Extracted material:
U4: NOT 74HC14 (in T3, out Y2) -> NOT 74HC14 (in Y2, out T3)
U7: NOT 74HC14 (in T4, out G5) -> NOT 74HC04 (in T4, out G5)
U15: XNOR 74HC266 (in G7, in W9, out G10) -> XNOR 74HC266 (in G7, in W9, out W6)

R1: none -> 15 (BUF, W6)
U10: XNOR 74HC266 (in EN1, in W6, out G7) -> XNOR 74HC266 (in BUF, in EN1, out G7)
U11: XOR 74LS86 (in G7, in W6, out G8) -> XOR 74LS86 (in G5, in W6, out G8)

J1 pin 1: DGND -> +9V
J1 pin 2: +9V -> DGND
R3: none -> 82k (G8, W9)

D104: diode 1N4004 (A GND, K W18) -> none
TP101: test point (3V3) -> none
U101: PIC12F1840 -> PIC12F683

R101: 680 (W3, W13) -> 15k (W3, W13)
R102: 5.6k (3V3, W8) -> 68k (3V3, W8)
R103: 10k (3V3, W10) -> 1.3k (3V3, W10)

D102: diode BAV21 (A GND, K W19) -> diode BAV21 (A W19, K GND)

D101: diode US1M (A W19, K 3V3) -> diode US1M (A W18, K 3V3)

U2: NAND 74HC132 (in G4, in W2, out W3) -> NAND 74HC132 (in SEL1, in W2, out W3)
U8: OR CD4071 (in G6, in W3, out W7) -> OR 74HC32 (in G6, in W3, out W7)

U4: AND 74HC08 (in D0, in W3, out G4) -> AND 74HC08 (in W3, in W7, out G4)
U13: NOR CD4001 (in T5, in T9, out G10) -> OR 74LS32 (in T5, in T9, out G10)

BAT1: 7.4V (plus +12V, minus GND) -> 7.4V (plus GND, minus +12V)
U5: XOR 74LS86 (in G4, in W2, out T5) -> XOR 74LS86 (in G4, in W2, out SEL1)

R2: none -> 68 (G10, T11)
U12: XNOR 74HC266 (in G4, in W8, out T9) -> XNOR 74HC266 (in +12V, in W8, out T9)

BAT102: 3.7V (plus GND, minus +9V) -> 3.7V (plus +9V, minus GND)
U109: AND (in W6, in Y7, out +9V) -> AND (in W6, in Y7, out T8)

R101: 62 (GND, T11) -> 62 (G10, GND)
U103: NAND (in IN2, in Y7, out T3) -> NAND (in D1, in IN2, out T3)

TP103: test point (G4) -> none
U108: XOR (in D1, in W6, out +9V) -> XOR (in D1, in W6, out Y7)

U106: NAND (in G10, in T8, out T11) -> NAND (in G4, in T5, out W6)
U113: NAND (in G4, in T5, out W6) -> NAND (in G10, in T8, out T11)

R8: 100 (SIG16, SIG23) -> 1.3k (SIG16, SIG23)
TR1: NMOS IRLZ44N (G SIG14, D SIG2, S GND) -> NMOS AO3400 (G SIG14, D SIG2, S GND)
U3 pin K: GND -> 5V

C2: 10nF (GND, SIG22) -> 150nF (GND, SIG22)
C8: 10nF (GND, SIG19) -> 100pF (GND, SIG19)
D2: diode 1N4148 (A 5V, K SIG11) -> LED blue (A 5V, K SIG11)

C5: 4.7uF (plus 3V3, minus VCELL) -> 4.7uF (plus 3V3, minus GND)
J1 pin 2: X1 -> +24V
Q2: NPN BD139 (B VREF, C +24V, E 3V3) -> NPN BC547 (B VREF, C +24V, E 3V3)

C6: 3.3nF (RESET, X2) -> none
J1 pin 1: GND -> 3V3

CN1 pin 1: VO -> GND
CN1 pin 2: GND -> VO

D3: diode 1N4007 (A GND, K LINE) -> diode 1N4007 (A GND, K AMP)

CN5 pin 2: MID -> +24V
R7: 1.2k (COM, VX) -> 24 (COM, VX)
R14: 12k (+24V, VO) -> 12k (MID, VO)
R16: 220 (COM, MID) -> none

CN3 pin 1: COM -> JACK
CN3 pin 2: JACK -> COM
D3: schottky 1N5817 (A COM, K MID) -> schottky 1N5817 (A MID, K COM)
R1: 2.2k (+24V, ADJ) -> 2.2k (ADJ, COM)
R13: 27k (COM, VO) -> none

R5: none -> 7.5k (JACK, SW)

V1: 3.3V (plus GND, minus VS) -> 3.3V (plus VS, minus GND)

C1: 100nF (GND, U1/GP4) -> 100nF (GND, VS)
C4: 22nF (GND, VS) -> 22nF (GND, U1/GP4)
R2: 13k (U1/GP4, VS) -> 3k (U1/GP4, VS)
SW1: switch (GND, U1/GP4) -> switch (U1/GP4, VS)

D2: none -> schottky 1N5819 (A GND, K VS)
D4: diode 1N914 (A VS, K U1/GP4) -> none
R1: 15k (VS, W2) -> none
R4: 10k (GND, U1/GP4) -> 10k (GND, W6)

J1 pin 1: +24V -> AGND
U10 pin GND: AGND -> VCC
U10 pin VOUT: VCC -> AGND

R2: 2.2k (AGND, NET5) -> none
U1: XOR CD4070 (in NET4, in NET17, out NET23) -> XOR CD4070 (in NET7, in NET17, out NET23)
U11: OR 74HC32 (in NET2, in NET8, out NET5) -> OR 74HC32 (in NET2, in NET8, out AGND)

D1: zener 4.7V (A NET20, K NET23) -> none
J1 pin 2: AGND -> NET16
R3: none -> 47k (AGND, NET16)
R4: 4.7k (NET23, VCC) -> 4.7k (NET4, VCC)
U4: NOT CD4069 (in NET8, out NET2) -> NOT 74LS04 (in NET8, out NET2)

Task statement: Report every line in the data that holds "XNOR", copying each one.

The answer:
U15: XNOR 74HC266 (in G7, in W9, out G10) -> XNOR 74HC266 (in G7, in W9, out W6)
U10: XNOR 74HC266 (in EN1, in W6, out G7) -> XNOR 74HC266 (in BUF, in EN1, out G7)
U12: XNOR 74HC266 (in G4, in W8, out T9) -> XNOR 74HC266 (in +12V, in W8, out T9)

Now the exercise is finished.